[[ Provided data open ]]

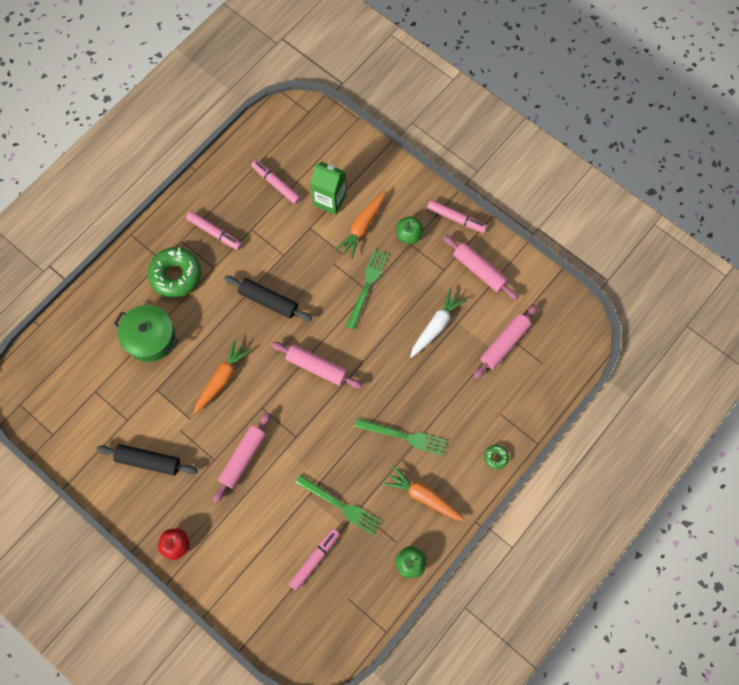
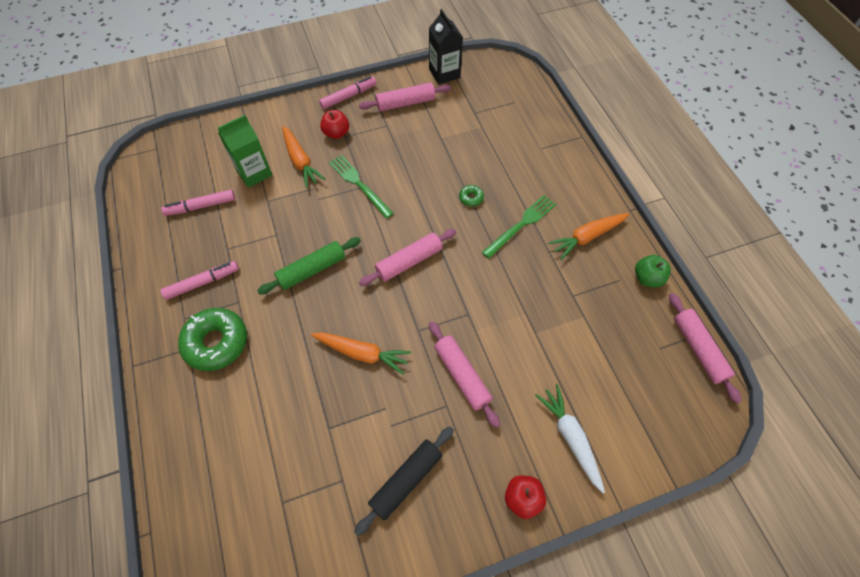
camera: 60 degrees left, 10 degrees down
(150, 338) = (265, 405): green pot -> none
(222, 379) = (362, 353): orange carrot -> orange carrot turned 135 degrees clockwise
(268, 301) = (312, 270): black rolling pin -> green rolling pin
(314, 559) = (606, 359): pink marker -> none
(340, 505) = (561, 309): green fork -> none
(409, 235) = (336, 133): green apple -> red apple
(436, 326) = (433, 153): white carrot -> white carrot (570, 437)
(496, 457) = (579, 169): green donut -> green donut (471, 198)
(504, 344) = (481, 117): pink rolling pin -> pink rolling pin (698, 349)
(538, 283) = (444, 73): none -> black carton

[[ Provided data closed ]]

**What you should do**
Go over the entries above and say how many lines hold the string "green", with no other text.

**Task result**
5